Goal:
Which lines in the records below contain the word "brown"? Return each of them in full.

_ _ _ _ _ _ _

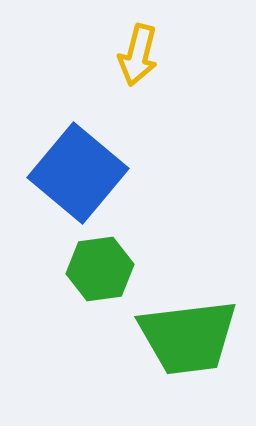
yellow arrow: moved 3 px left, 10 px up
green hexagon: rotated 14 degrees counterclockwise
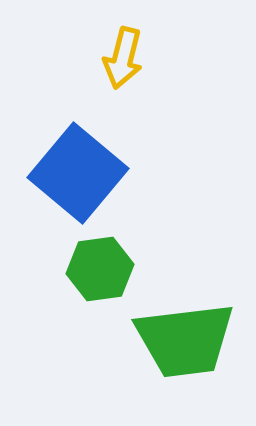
yellow arrow: moved 15 px left, 3 px down
green trapezoid: moved 3 px left, 3 px down
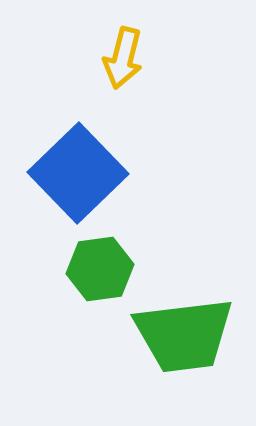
blue square: rotated 6 degrees clockwise
green trapezoid: moved 1 px left, 5 px up
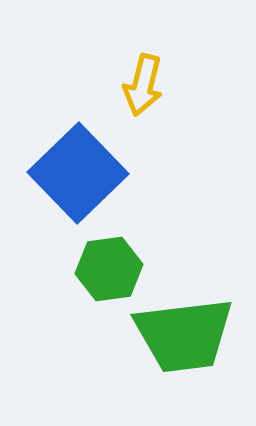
yellow arrow: moved 20 px right, 27 px down
green hexagon: moved 9 px right
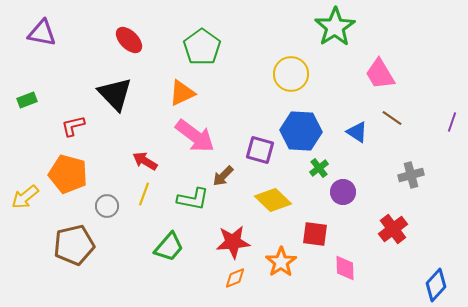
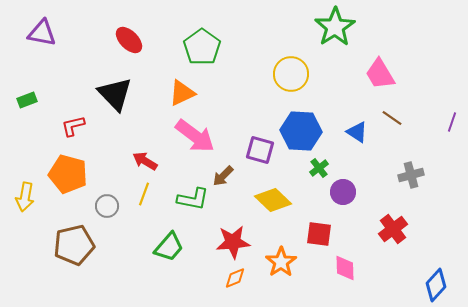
yellow arrow: rotated 40 degrees counterclockwise
red square: moved 4 px right
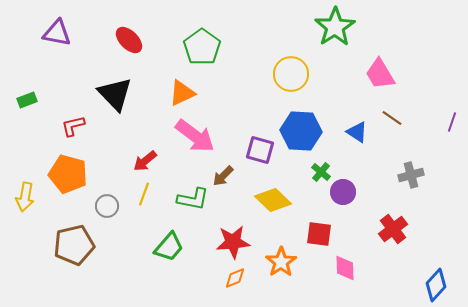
purple triangle: moved 15 px right
red arrow: rotated 70 degrees counterclockwise
green cross: moved 2 px right, 4 px down; rotated 12 degrees counterclockwise
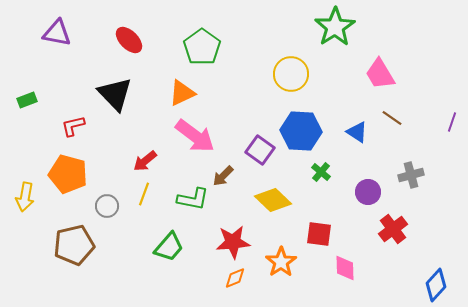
purple square: rotated 20 degrees clockwise
purple circle: moved 25 px right
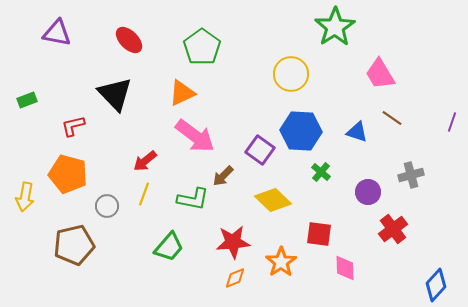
blue triangle: rotated 15 degrees counterclockwise
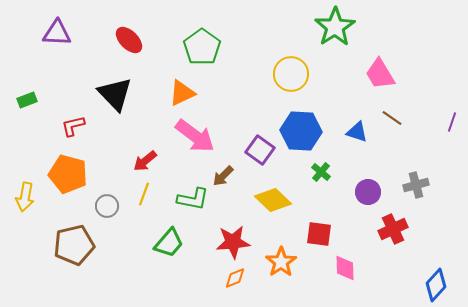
purple triangle: rotated 8 degrees counterclockwise
gray cross: moved 5 px right, 10 px down
red cross: rotated 12 degrees clockwise
green trapezoid: moved 4 px up
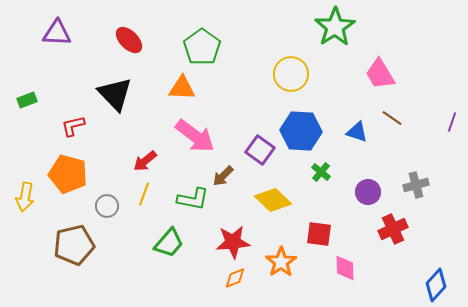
orange triangle: moved 5 px up; rotated 28 degrees clockwise
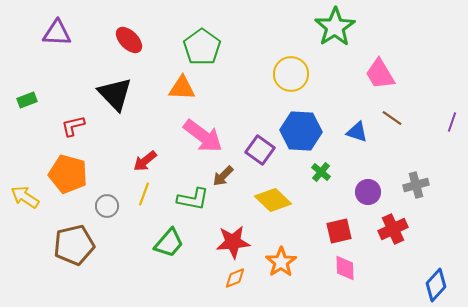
pink arrow: moved 8 px right
yellow arrow: rotated 112 degrees clockwise
red square: moved 20 px right, 3 px up; rotated 20 degrees counterclockwise
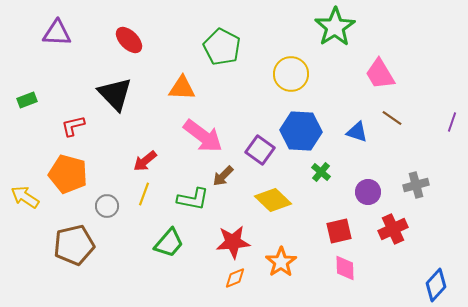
green pentagon: moved 20 px right; rotated 9 degrees counterclockwise
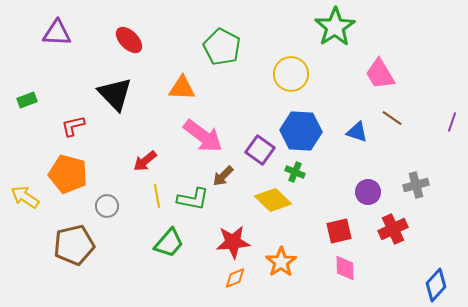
green cross: moved 26 px left; rotated 18 degrees counterclockwise
yellow line: moved 13 px right, 2 px down; rotated 30 degrees counterclockwise
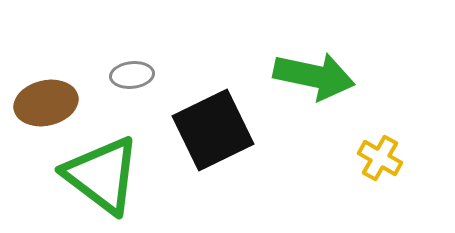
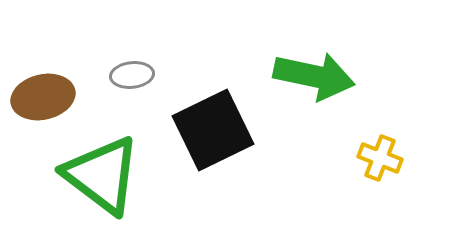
brown ellipse: moved 3 px left, 6 px up
yellow cross: rotated 9 degrees counterclockwise
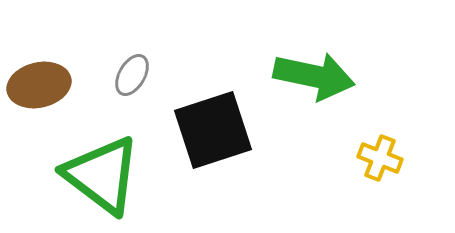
gray ellipse: rotated 54 degrees counterclockwise
brown ellipse: moved 4 px left, 12 px up
black square: rotated 8 degrees clockwise
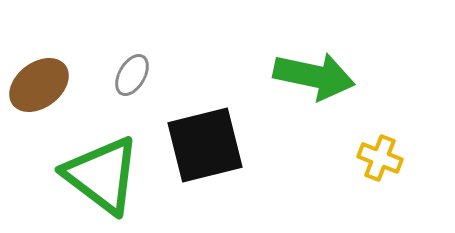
brown ellipse: rotated 24 degrees counterclockwise
black square: moved 8 px left, 15 px down; rotated 4 degrees clockwise
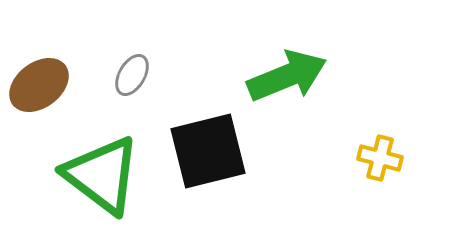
green arrow: moved 27 px left; rotated 34 degrees counterclockwise
black square: moved 3 px right, 6 px down
yellow cross: rotated 6 degrees counterclockwise
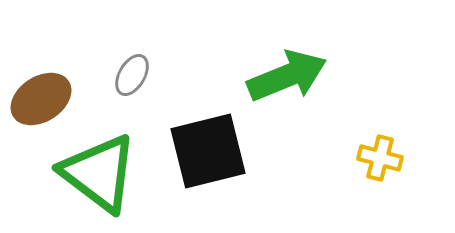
brown ellipse: moved 2 px right, 14 px down; rotated 4 degrees clockwise
green triangle: moved 3 px left, 2 px up
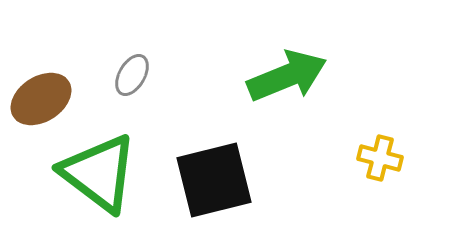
black square: moved 6 px right, 29 px down
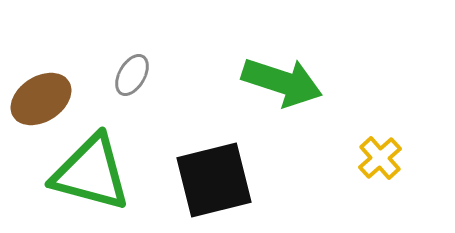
green arrow: moved 5 px left, 6 px down; rotated 40 degrees clockwise
yellow cross: rotated 33 degrees clockwise
green triangle: moved 8 px left; rotated 22 degrees counterclockwise
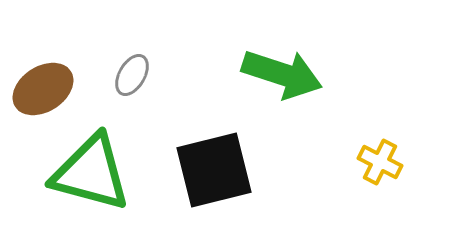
green arrow: moved 8 px up
brown ellipse: moved 2 px right, 10 px up
yellow cross: moved 4 px down; rotated 21 degrees counterclockwise
black square: moved 10 px up
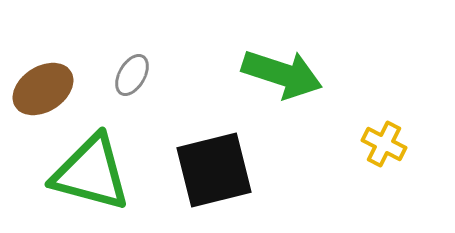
yellow cross: moved 4 px right, 18 px up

_ _ _ _ _ _ _

Correct output:
brown ellipse: moved 3 px left, 6 px up
brown ellipse: moved 4 px left, 12 px up
brown ellipse: rotated 24 degrees counterclockwise
brown ellipse: moved 2 px right, 14 px down; rotated 4 degrees clockwise
brown ellipse: moved 2 px right, 10 px up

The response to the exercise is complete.